**The problem:**
Begin at the line containing "blue star: (53, 66) -> (106, 164), moved" and end at the final line of the entries. Please reproduce those lines exactly.

[Multi-step shape changes]
────

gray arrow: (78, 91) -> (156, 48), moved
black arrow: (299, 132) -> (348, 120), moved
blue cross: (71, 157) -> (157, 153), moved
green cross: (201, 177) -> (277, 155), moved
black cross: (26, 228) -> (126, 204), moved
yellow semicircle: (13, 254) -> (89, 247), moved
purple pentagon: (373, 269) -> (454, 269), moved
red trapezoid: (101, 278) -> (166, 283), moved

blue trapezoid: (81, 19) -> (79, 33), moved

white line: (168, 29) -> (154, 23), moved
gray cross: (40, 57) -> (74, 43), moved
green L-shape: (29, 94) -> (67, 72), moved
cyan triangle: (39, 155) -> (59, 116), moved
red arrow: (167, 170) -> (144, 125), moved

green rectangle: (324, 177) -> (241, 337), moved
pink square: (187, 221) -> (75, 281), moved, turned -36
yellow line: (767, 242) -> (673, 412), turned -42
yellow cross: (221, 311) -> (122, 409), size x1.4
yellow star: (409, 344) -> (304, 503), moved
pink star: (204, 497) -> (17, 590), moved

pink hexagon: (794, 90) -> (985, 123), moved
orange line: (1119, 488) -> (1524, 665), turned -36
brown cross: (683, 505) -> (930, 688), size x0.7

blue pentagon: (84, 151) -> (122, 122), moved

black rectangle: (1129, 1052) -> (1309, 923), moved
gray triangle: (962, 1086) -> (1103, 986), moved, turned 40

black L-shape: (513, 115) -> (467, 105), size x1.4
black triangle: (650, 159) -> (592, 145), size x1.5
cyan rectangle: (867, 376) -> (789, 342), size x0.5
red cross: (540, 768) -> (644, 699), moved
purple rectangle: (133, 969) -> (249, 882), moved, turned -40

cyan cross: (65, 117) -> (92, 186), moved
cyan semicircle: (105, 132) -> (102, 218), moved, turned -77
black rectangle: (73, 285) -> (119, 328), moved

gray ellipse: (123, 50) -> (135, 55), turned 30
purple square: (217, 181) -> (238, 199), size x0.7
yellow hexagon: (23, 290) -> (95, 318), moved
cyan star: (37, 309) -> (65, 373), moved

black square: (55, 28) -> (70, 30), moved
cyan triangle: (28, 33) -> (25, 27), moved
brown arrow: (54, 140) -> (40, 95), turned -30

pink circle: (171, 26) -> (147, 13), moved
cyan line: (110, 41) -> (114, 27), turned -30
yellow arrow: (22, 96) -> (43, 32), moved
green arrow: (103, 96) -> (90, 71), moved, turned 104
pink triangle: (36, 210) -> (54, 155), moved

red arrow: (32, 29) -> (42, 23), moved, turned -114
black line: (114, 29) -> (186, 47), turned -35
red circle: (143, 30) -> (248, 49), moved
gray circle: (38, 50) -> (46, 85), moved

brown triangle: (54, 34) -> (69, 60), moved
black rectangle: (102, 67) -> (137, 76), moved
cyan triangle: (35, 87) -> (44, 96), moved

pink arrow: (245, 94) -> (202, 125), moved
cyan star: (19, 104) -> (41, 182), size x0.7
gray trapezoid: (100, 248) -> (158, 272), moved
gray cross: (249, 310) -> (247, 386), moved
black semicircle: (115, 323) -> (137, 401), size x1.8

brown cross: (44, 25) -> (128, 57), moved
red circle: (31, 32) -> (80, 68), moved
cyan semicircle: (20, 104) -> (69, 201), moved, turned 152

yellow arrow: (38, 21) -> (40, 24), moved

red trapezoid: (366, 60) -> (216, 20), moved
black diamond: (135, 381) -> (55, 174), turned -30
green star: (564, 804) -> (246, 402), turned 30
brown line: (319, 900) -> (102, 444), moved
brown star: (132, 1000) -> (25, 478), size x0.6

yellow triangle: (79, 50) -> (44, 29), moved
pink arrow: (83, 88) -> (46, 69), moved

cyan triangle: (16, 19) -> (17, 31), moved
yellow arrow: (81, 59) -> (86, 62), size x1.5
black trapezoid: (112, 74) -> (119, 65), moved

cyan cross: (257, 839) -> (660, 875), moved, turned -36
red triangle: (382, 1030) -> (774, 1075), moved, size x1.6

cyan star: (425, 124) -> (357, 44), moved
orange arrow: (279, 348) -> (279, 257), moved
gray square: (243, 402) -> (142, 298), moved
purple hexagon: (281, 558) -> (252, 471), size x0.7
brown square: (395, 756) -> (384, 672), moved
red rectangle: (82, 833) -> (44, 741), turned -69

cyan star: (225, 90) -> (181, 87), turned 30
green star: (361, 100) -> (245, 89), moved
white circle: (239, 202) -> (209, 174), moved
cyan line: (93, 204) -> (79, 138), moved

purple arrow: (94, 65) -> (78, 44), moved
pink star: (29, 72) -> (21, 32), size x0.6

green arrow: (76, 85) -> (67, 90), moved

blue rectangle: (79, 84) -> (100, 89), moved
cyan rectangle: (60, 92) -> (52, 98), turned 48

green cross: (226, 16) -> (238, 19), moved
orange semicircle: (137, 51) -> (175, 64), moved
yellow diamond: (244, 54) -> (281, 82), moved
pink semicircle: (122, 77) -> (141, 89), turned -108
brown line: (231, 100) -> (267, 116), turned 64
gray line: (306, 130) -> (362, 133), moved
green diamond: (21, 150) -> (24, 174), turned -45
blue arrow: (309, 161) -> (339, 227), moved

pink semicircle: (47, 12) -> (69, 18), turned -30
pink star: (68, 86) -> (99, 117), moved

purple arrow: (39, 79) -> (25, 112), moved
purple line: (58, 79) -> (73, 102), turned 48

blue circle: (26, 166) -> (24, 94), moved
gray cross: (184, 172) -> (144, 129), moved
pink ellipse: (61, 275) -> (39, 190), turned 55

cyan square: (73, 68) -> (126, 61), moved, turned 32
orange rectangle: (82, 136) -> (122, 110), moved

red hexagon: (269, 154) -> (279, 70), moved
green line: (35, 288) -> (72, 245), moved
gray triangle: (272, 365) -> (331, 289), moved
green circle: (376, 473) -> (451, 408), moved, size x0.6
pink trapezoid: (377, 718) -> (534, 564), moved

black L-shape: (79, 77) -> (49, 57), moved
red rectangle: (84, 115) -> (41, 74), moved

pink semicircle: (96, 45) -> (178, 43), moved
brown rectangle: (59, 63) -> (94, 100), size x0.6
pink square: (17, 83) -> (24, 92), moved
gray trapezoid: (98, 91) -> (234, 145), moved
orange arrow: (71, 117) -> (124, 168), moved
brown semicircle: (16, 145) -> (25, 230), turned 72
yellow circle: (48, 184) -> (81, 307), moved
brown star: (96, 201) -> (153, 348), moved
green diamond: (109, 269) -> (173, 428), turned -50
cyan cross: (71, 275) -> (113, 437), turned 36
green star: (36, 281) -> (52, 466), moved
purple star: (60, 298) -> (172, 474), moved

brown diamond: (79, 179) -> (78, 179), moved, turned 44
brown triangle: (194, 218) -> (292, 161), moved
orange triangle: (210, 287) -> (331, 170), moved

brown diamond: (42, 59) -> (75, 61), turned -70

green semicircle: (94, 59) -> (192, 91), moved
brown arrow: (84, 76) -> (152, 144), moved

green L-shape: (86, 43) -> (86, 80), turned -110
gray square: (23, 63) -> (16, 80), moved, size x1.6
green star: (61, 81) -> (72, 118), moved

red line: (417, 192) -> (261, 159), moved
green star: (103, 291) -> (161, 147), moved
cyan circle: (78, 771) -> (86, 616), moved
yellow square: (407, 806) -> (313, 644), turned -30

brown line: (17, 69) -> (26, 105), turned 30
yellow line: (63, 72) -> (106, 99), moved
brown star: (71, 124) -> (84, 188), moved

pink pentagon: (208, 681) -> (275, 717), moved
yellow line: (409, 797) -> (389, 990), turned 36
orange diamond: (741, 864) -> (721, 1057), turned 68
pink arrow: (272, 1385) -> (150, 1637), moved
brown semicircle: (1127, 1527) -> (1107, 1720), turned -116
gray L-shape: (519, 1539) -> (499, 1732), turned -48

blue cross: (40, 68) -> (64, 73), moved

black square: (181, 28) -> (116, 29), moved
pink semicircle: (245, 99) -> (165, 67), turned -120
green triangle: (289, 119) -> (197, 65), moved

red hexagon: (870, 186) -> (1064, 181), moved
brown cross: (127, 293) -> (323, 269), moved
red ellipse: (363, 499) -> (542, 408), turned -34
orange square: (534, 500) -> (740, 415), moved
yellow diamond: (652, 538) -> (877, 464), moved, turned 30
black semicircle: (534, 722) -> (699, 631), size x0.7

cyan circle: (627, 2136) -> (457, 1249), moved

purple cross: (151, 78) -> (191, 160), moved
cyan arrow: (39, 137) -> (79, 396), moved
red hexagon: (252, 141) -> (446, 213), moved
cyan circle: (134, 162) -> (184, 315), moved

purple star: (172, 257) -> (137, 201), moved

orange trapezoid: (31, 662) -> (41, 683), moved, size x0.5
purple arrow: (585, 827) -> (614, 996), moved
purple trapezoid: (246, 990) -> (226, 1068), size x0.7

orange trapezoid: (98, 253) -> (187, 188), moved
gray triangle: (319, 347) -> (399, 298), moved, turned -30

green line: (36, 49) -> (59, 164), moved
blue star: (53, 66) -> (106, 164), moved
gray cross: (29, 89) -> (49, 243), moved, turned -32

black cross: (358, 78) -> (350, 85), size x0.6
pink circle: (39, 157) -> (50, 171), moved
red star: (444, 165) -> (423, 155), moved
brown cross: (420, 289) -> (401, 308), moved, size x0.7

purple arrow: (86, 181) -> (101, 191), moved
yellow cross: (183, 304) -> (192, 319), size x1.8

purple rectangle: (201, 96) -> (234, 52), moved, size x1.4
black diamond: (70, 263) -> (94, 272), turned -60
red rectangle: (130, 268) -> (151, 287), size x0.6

────

**Answer for the task:**
blue star: (53, 66) -> (106, 164), moved
gray cross: (29, 89) -> (49, 243), moved, turned -32

black cross: (358, 78) -> (350, 85), size x0.6
pink circle: (39, 157) -> (50, 171), moved
red star: (444, 165) -> (423, 155), moved
brown cross: (420, 289) -> (401, 308), moved, size x0.7

purple arrow: (86, 181) -> (101, 191), moved
yellow cross: (183, 304) -> (192, 319), size x1.8

purple rectangle: (201, 96) -> (234, 52), moved, size x1.4
black diamond: (70, 263) -> (94, 272), turned -60
red rectangle: (130, 268) -> (151, 287), size x0.6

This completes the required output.